# [Exercise instructions]
All lines from the opening of the data to the line containing "R1: 24k (3V3, RESET) -> none" must be returned unchanged, and only those lines.

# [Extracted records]
————
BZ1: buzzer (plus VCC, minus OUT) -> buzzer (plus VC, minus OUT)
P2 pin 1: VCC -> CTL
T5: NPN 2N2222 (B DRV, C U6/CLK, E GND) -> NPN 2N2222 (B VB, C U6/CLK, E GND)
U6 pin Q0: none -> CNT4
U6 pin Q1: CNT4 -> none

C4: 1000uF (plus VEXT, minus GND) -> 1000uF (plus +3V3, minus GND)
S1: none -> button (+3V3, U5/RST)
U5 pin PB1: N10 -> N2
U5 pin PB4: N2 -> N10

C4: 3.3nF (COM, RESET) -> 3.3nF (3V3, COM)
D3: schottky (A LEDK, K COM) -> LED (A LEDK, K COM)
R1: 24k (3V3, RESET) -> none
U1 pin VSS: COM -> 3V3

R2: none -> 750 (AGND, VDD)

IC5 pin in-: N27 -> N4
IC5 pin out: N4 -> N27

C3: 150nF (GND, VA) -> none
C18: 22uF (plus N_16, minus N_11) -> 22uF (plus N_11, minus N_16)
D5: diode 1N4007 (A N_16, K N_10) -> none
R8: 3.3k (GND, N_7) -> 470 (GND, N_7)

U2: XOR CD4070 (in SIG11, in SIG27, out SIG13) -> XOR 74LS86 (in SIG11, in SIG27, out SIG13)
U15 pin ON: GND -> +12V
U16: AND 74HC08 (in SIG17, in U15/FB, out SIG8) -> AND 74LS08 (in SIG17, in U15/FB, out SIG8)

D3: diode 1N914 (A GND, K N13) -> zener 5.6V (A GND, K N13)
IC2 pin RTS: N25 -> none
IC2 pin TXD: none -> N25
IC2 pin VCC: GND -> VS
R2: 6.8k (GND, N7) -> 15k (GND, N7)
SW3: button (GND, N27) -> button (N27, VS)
————
# [Response]
BZ1: buzzer (plus VCC, minus OUT) -> buzzer (plus VC, minus OUT)
P2 pin 1: VCC -> CTL
T5: NPN 2N2222 (B DRV, C U6/CLK, E GND) -> NPN 2N2222 (B VB, C U6/CLK, E GND)
U6 pin Q0: none -> CNT4
U6 pin Q1: CNT4 -> none

C4: 1000uF (plus VEXT, minus GND) -> 1000uF (plus +3V3, minus GND)
S1: none -> button (+3V3, U5/RST)
U5 pin PB1: N10 -> N2
U5 pin PB4: N2 -> N10

C4: 3.3nF (COM, RESET) -> 3.3nF (3V3, COM)
D3: schottky (A LEDK, K COM) -> LED (A LEDK, K COM)
R1: 24k (3V3, RESET) -> none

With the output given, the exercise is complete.